>> begin RECORD SET

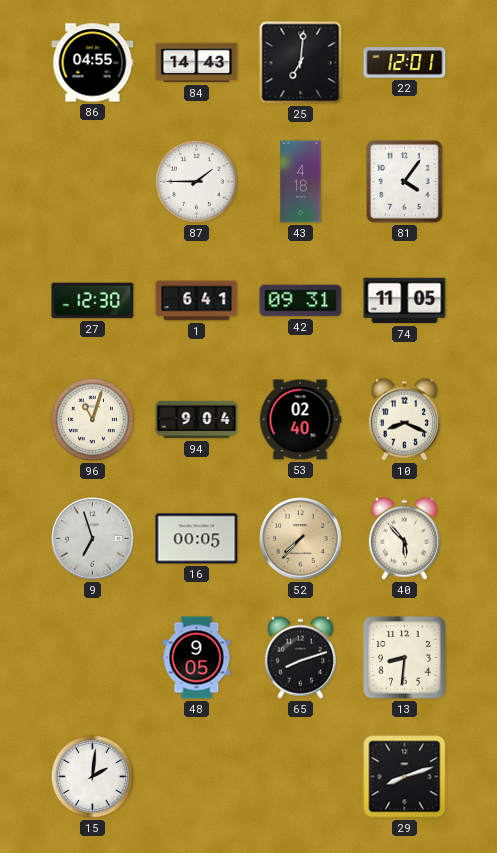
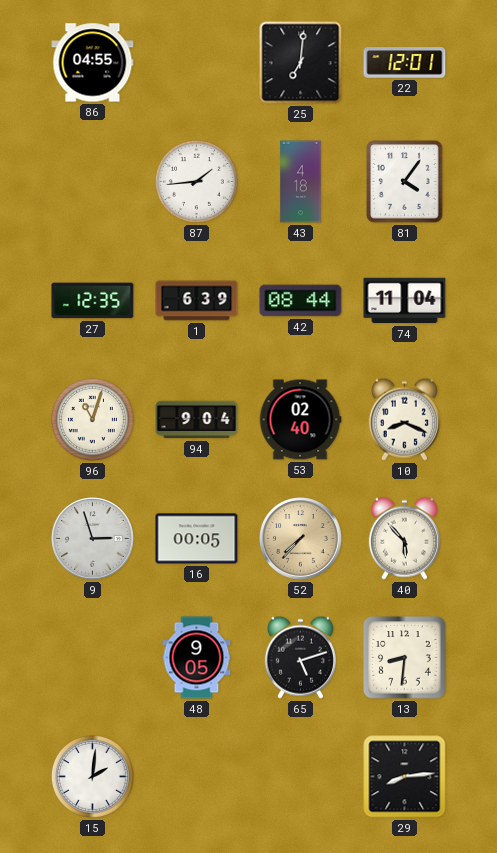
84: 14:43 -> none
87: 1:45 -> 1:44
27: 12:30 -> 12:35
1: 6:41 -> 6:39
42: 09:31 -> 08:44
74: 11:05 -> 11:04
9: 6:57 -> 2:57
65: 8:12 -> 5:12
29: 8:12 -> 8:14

>> end RECORD SET

▸ **YOUR GOAL**
Reproduce the material above word for word, leaving out the pictures.

▸ **OUTPUT FOR THIS TASK**
84: 14:43 -> none
87: 1:45 -> 1:44
27: 12:30 -> 12:35
1: 6:41 -> 6:39
42: 09:31 -> 08:44
74: 11:05 -> 11:04
9: 6:57 -> 2:57
65: 8:12 -> 5:12
29: 8:12 -> 8:14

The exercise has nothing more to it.